──────── RECORD EXTRACTS ────────
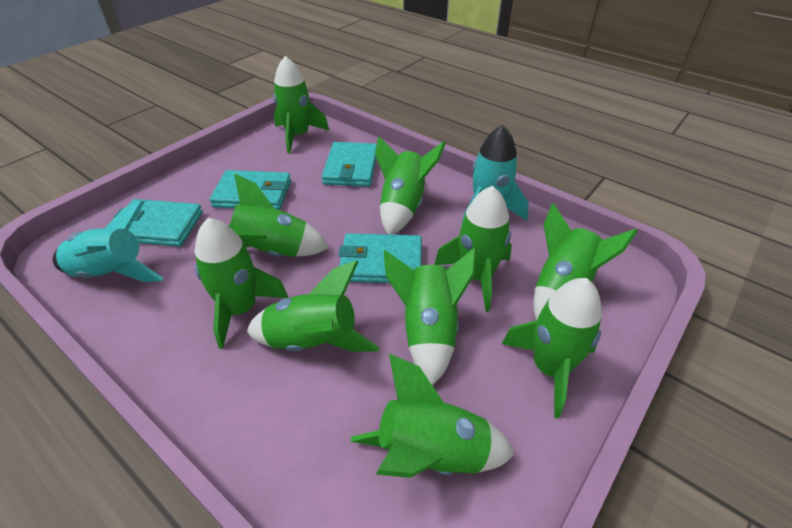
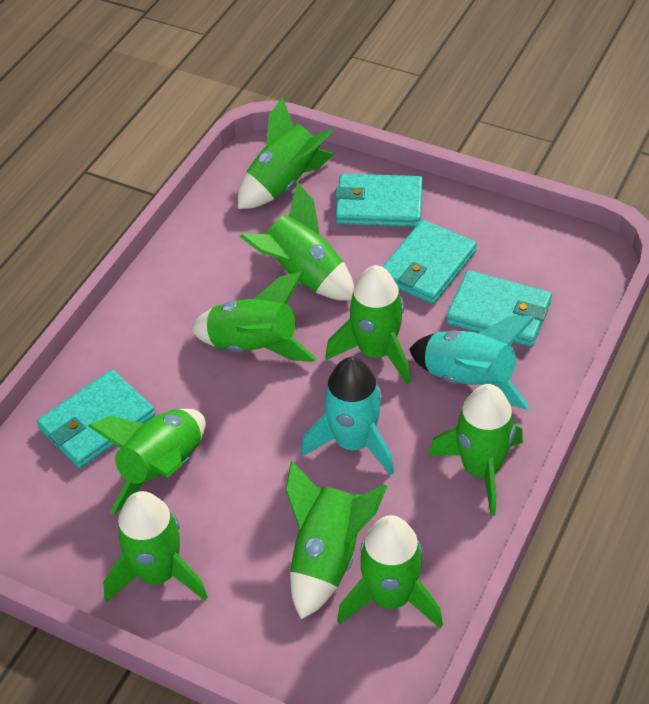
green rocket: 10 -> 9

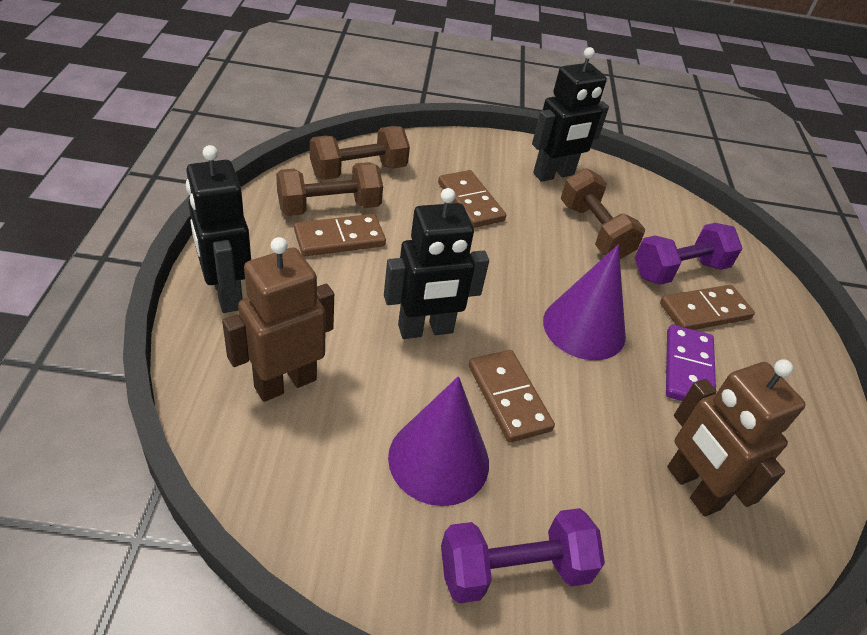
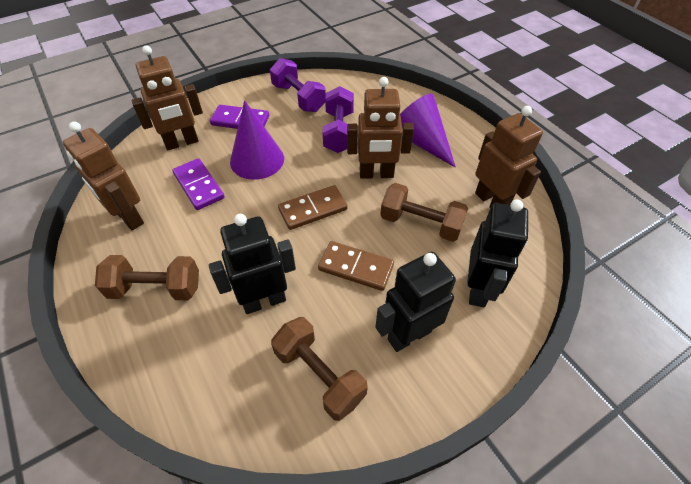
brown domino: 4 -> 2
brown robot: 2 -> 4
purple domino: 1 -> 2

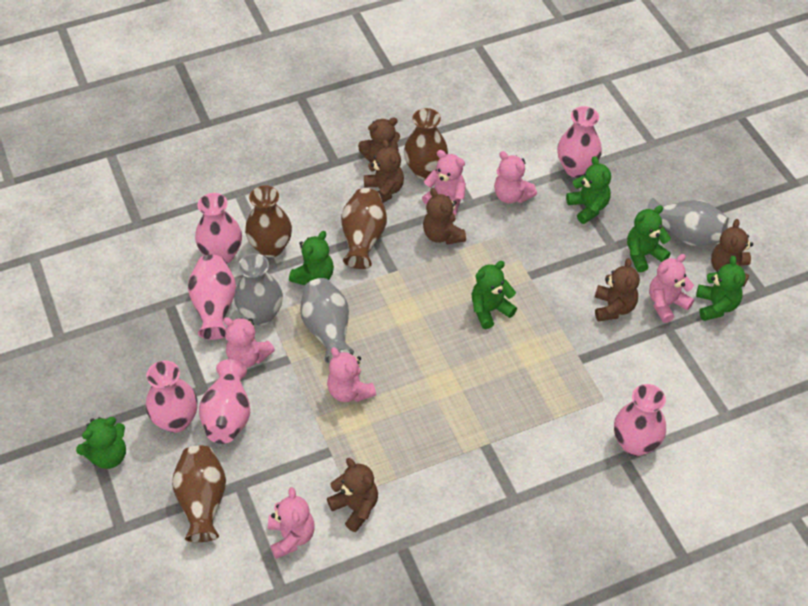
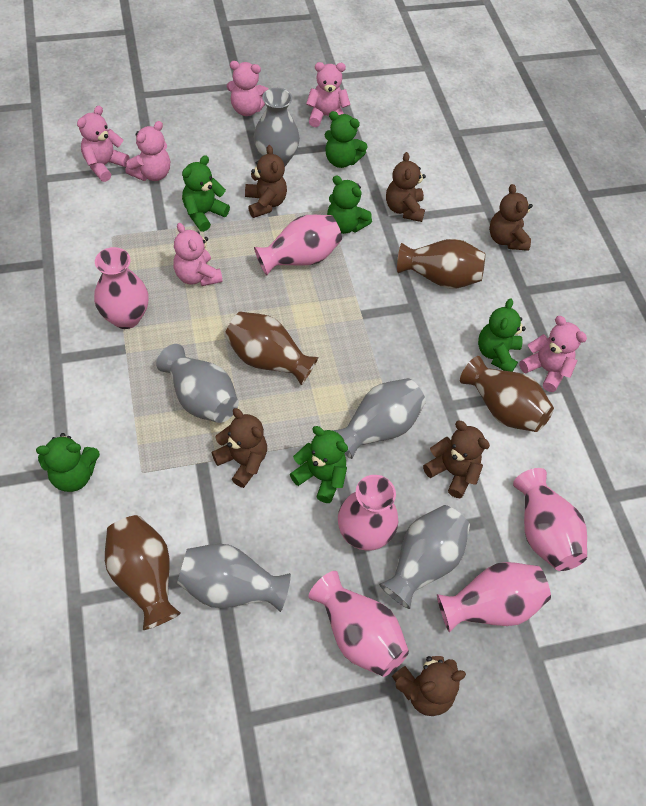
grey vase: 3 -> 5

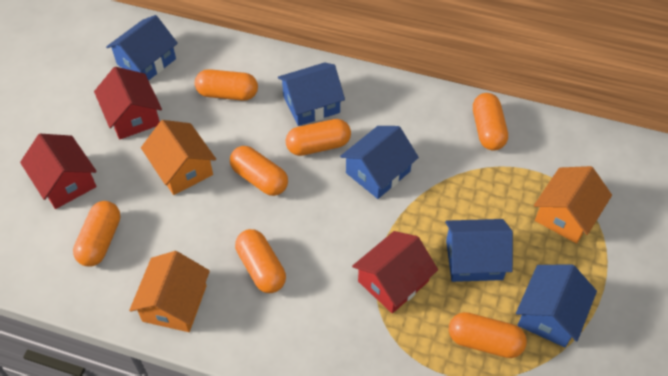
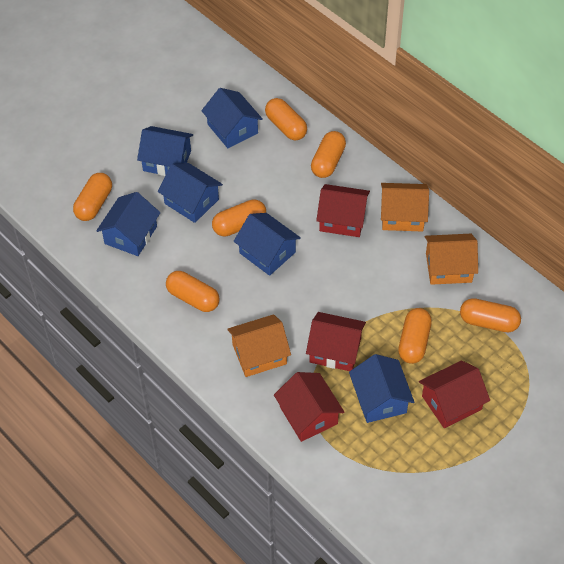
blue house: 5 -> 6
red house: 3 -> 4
────────
──────── RECORD EXTRACTS ────────
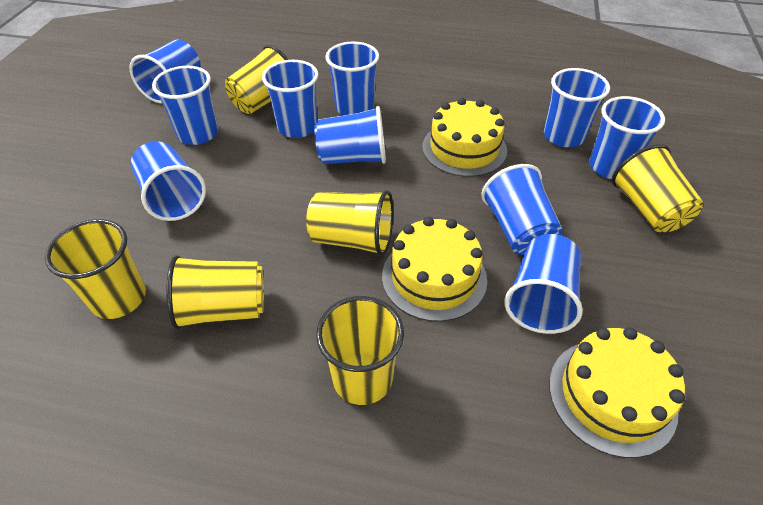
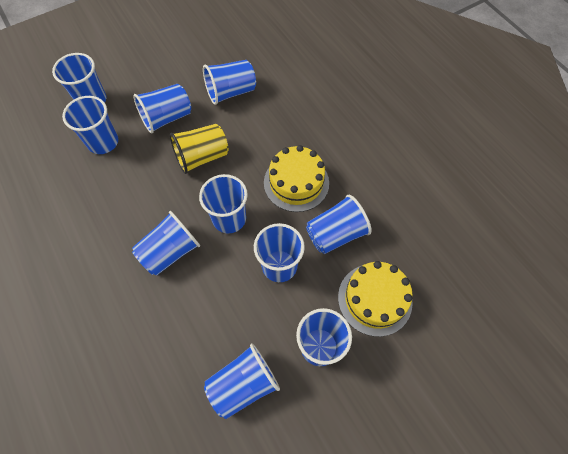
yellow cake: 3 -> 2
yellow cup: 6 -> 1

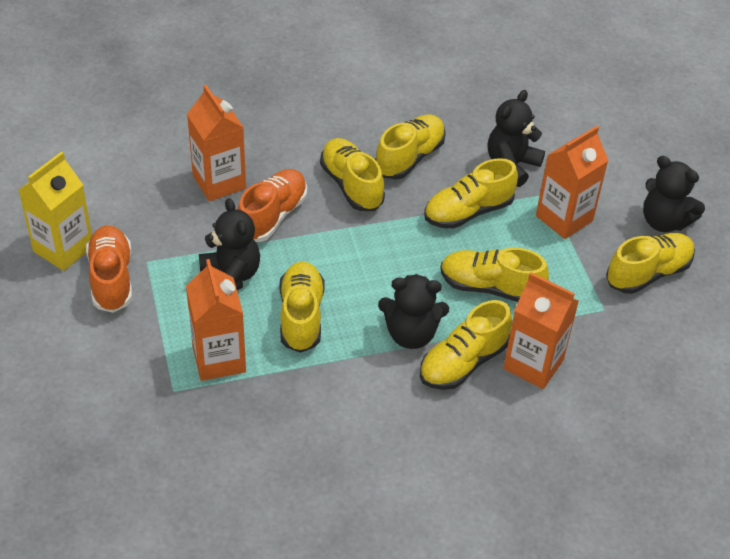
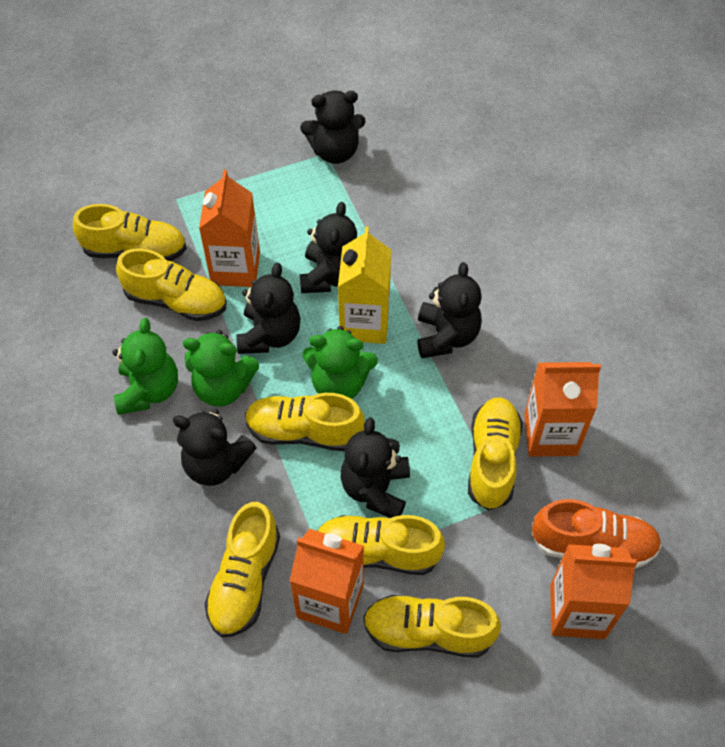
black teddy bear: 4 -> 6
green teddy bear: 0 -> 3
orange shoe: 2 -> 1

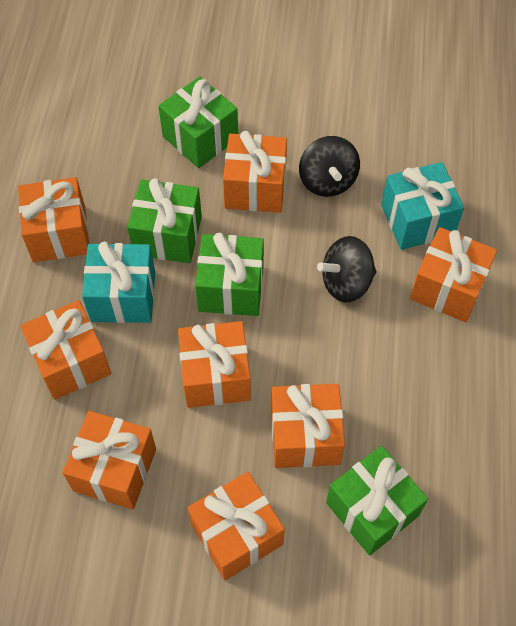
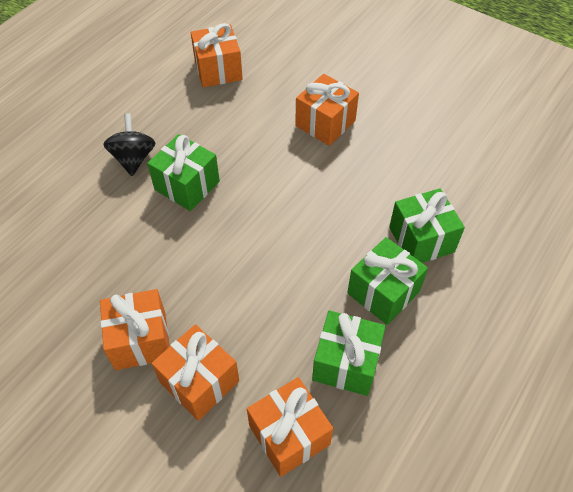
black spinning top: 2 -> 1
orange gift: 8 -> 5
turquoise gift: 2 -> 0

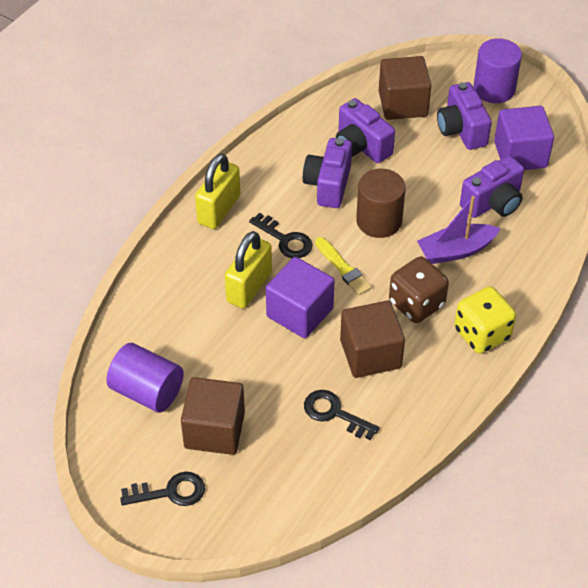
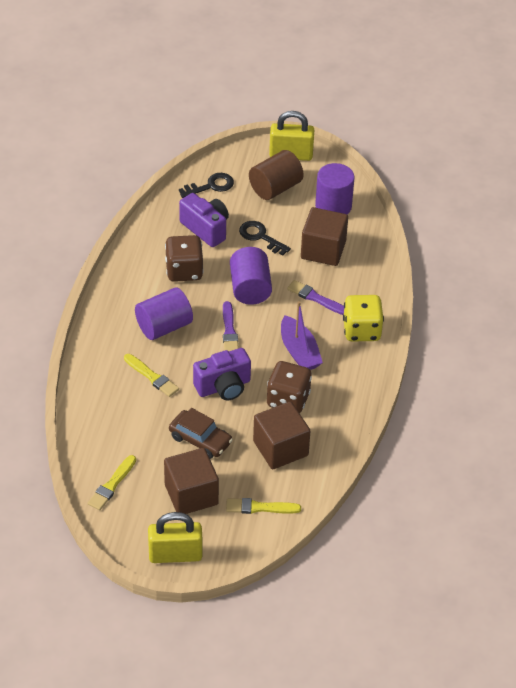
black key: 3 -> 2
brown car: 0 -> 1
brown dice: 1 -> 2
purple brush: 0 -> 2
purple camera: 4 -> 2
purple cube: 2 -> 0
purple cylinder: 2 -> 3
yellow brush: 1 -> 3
────────
→ PROBLEM TO WORK ON: Begin at the line in the entries above that has "brown robot: 2 -> 4", stop after the line that has "red house: 3 -> 4", and output exactly those lines without pictures.

→ SOLUTION FOR THIS TASK:
brown robot: 2 -> 4
purple domino: 1 -> 2

grey vase: 3 -> 5

blue house: 5 -> 6
red house: 3 -> 4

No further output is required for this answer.